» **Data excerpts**

--- START ---

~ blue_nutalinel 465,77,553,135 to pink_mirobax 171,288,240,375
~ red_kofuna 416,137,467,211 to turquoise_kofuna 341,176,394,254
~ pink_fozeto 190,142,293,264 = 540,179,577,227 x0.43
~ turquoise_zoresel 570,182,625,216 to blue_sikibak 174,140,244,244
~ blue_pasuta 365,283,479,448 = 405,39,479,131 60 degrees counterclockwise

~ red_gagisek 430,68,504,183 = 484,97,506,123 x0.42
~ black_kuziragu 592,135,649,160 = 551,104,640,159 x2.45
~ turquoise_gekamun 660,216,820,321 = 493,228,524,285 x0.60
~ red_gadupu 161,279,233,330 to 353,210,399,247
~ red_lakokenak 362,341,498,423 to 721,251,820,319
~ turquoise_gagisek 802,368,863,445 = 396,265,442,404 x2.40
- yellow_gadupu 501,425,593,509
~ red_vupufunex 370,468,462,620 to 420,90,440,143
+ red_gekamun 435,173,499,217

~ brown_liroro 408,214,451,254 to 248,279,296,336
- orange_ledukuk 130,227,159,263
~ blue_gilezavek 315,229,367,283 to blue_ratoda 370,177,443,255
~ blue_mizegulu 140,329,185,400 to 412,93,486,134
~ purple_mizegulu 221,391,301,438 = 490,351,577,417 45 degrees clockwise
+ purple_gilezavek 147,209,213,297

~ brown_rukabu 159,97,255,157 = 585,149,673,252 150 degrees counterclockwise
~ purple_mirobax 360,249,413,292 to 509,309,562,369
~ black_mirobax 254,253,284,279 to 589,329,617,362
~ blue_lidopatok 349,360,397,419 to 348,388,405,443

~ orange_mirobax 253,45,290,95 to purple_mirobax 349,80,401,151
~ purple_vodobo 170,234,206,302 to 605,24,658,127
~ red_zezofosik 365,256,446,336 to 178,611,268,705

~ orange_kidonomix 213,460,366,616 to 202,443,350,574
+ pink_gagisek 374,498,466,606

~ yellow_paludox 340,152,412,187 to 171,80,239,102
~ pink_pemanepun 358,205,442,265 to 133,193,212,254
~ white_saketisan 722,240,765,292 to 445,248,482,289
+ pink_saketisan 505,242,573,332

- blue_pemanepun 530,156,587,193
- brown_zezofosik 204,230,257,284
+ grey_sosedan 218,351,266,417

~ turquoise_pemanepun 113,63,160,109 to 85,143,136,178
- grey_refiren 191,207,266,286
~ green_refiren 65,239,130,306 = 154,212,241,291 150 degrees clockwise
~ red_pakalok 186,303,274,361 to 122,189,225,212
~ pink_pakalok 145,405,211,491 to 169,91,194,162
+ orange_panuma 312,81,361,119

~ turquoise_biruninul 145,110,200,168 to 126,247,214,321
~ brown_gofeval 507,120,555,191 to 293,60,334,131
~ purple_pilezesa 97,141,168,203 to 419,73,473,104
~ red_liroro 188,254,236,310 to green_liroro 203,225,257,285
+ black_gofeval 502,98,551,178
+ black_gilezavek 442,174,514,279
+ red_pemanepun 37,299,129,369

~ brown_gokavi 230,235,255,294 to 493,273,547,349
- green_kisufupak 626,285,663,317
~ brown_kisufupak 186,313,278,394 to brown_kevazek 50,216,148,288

--- END ---

» **Exercise details**
Find the line with "190,142,293,264 = 540,179,577,227 x0.43" in the entries above. Retype it and each line after it, exactly, through the line with "to blue_sikibak 174,140,244,244", and stop there.

» **Task output**
~ pink_fozeto 190,142,293,264 = 540,179,577,227 x0.43
~ turquoise_zoresel 570,182,625,216 to blue_sikibak 174,140,244,244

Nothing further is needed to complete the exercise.